── DATA FOR REVIEW

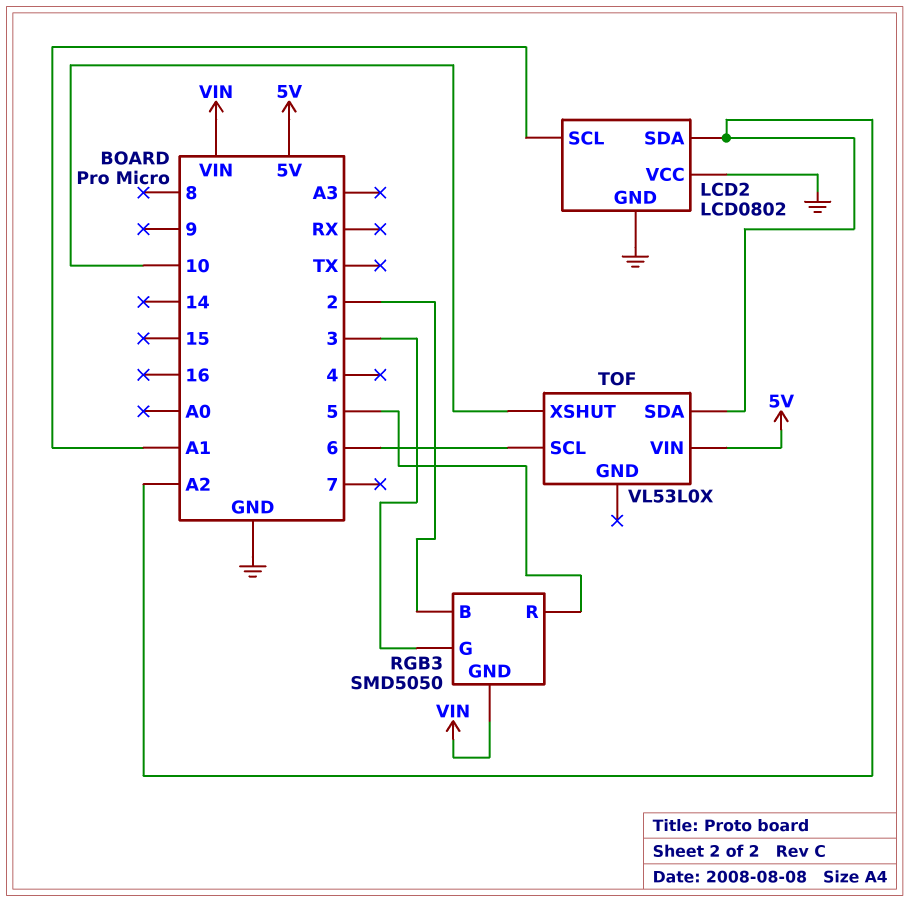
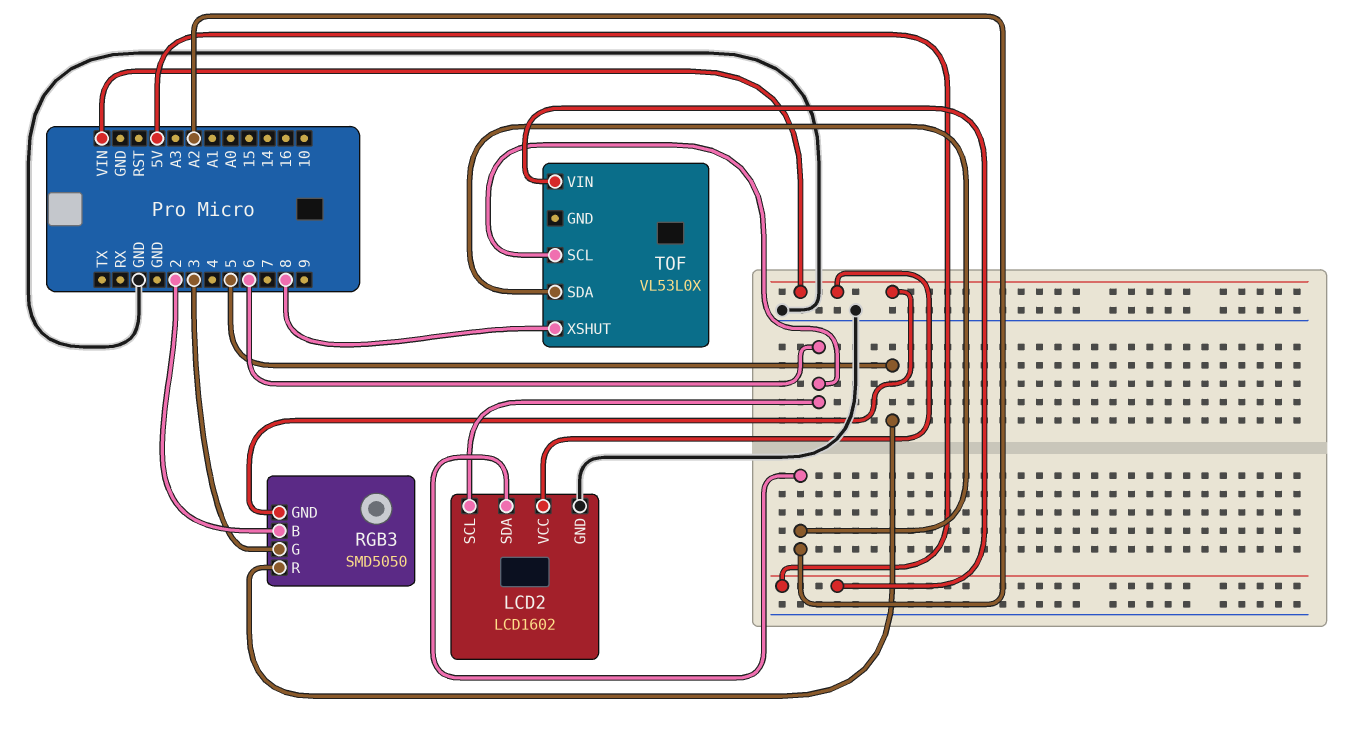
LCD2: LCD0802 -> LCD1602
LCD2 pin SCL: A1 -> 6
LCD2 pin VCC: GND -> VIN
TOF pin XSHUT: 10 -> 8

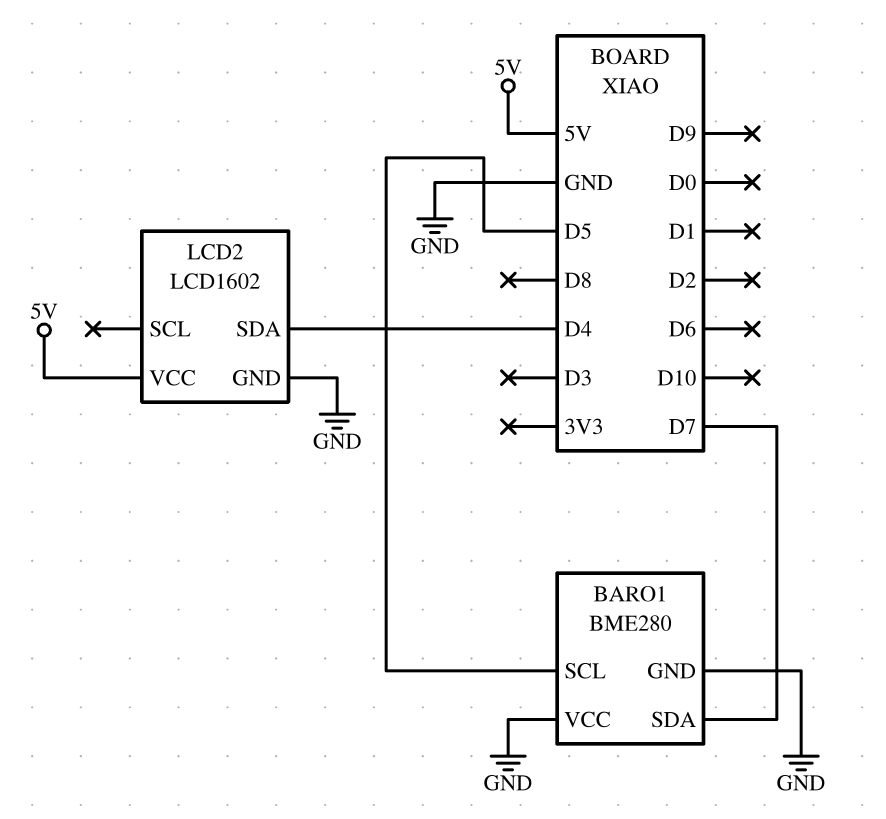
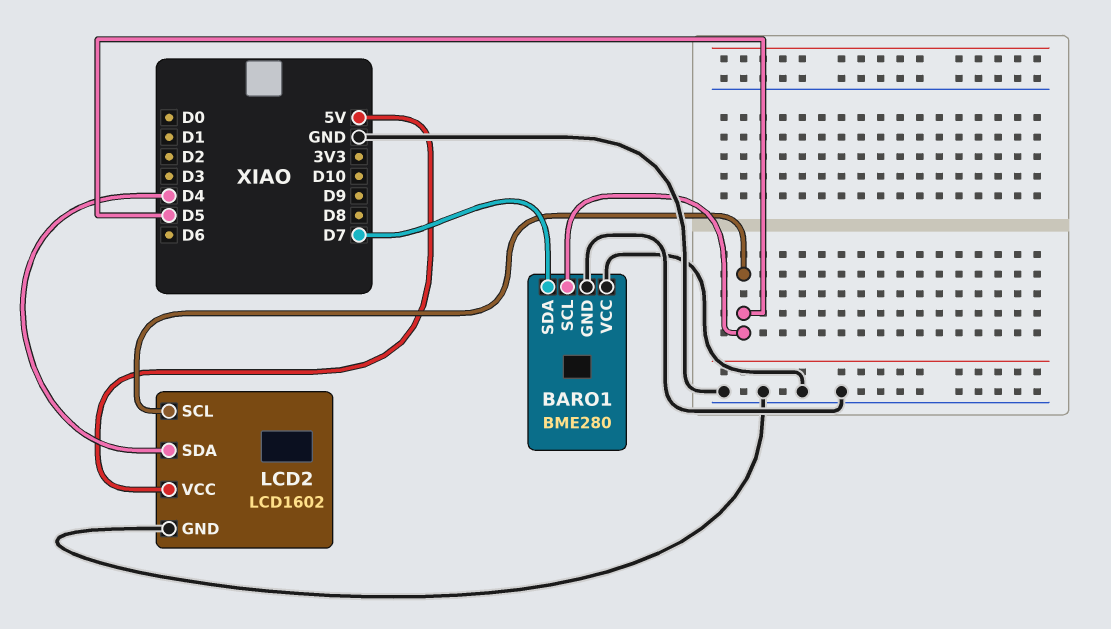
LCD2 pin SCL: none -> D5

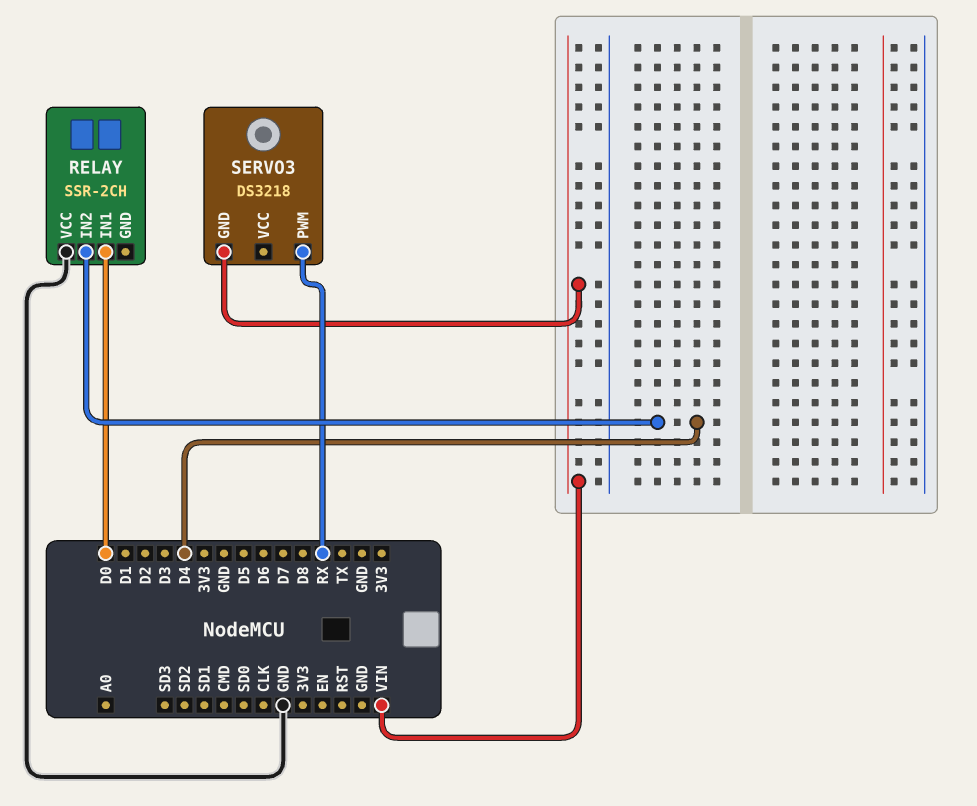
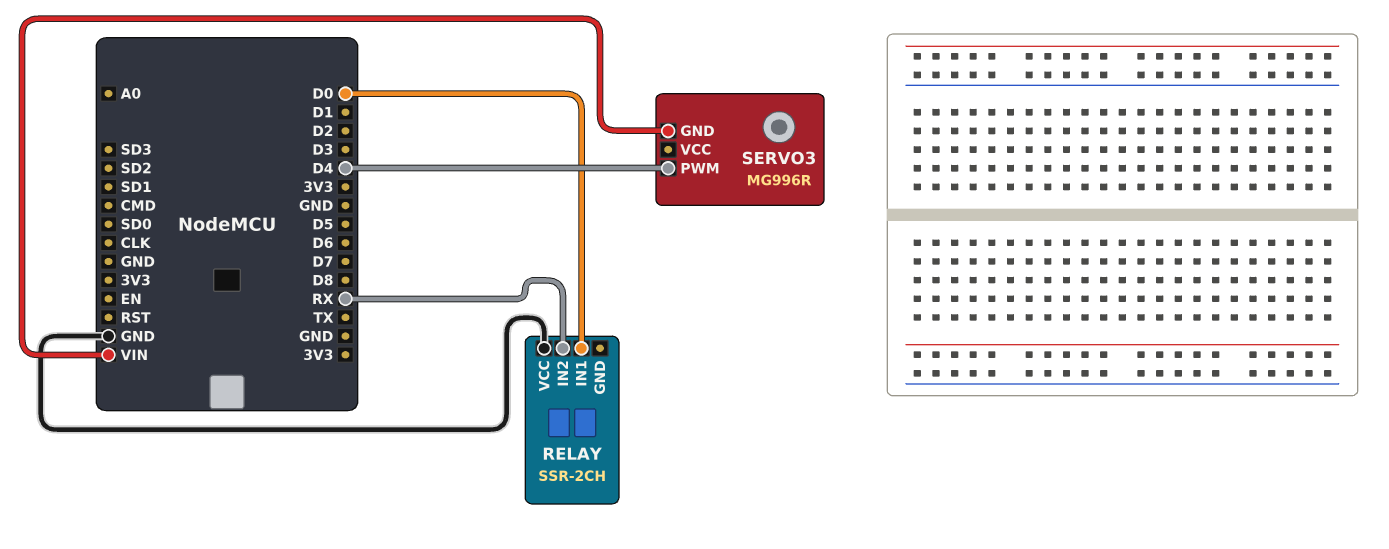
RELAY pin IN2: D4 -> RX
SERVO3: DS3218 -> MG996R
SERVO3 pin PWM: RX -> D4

────

- YOUR GOAL
Retype exactly, and only, the lines from the one containing "LCD2 pin SCL: none -> D5" through the end of the records above. Pictures stay out of the copy.

- SOLVED EXERCISE
LCD2 pin SCL: none -> D5

RELAY pin IN2: D4 -> RX
SERVO3: DS3218 -> MG996R
SERVO3 pin PWM: RX -> D4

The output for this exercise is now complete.